Description of the task. All of the entries need to be printed again exactly; pictures are the only thing to omit.

[[ Data provided open ]]

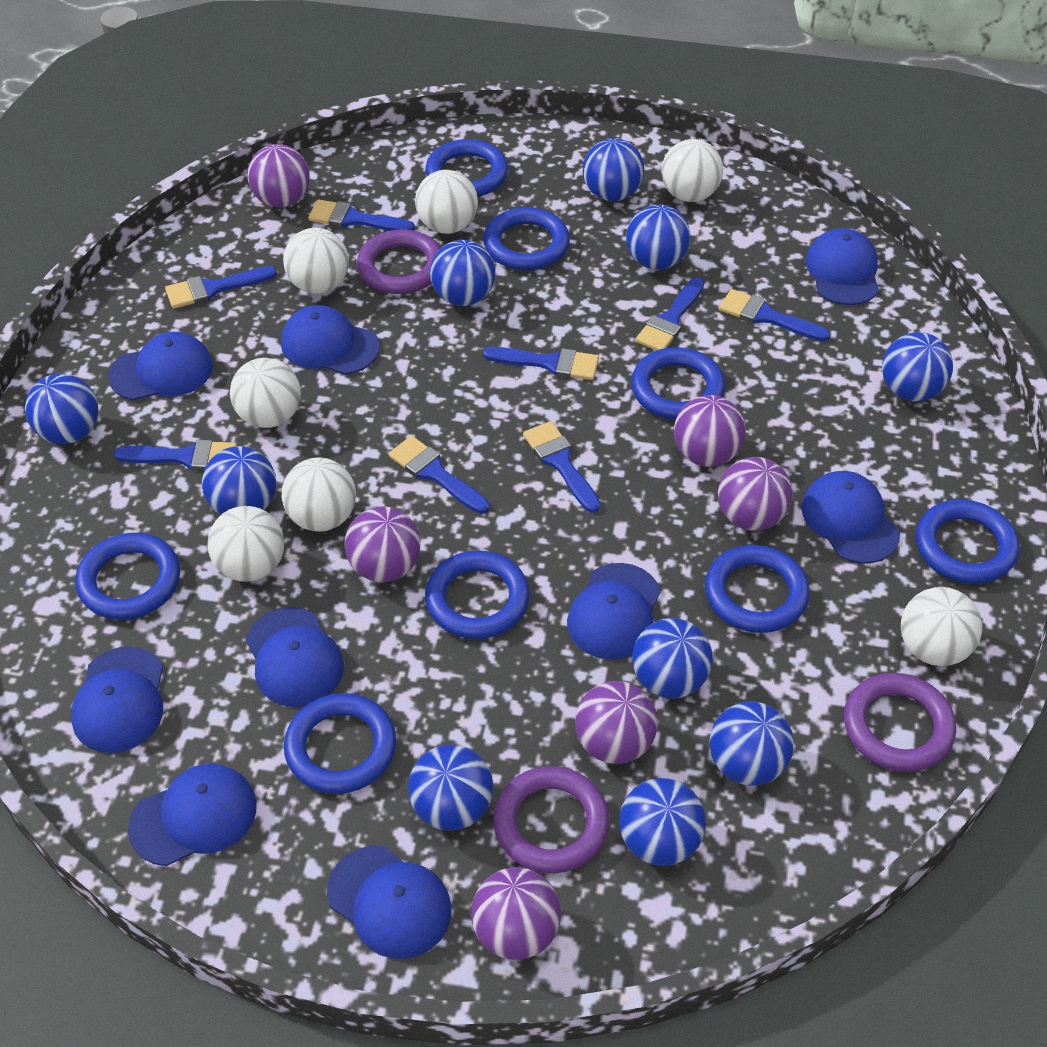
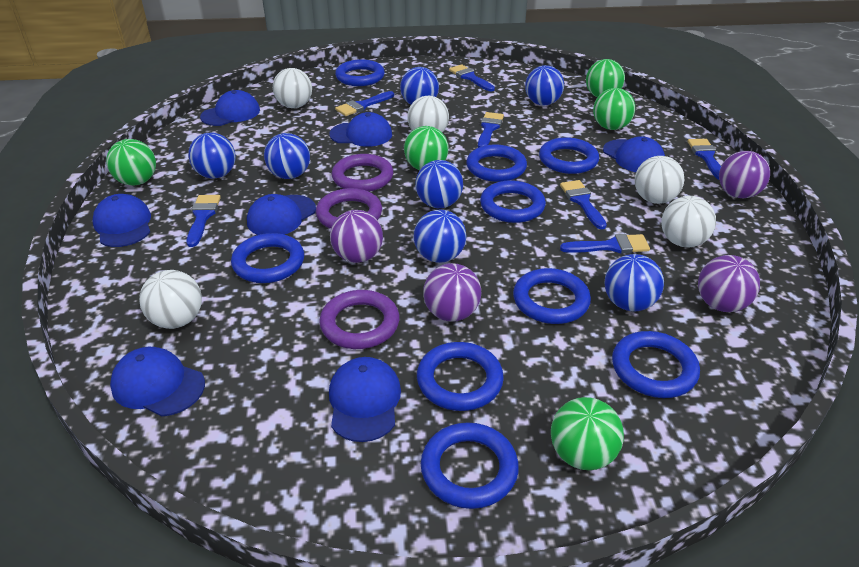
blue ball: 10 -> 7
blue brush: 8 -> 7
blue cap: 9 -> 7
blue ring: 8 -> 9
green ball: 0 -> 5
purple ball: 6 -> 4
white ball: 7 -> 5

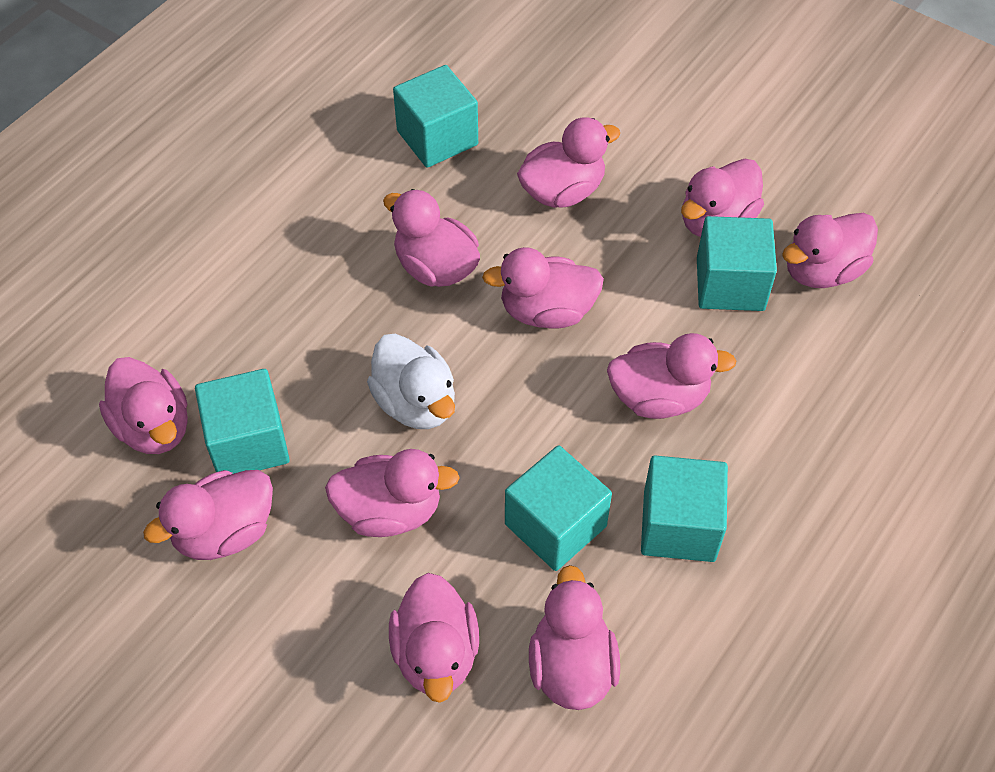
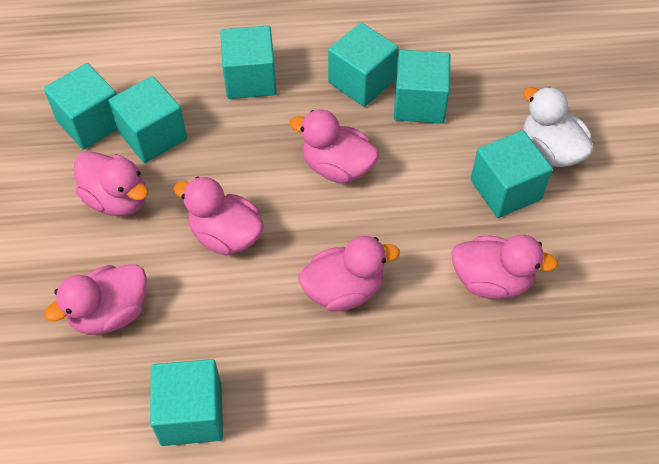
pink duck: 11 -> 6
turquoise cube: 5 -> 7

[[ Data provided closed ]]

Written solution.
blue ball: 10 -> 7
blue brush: 8 -> 7
blue cap: 9 -> 7
blue ring: 8 -> 9
green ball: 0 -> 5
purple ball: 6 -> 4
white ball: 7 -> 5

pink duck: 11 -> 6
turquoise cube: 5 -> 7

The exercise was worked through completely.